THE TASK
Pull out of the data below the stretch of lines bounded by the one containing "first_place: [372, 312]" and the one containing "new: GOLDEN FELT PEN", both bounds included, unchanged.
BEGIN
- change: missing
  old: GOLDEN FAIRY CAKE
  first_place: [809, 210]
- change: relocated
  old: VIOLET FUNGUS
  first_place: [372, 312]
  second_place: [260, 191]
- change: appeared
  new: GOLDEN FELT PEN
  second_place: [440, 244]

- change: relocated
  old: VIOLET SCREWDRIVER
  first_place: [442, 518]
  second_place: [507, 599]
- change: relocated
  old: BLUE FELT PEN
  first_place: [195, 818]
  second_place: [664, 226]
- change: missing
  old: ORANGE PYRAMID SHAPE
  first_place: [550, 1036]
END
BEGIN
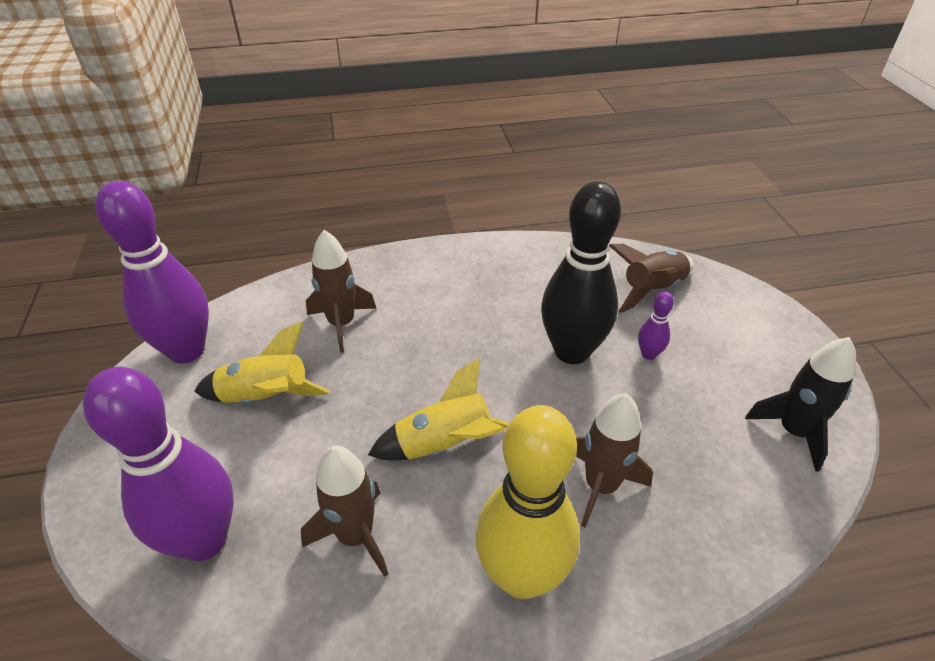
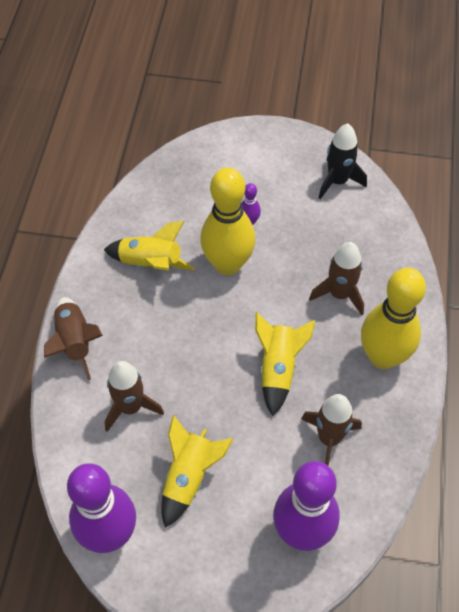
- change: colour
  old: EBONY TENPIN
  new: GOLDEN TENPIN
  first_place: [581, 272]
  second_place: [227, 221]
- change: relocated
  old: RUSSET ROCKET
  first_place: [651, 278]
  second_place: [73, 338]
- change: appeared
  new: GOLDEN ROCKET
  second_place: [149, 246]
END
OUTPUT FOR THIS TASK
  first_place: [372, 312]
  second_place: [260, 191]
- change: appeared
  new: GOLDEN FELT PEN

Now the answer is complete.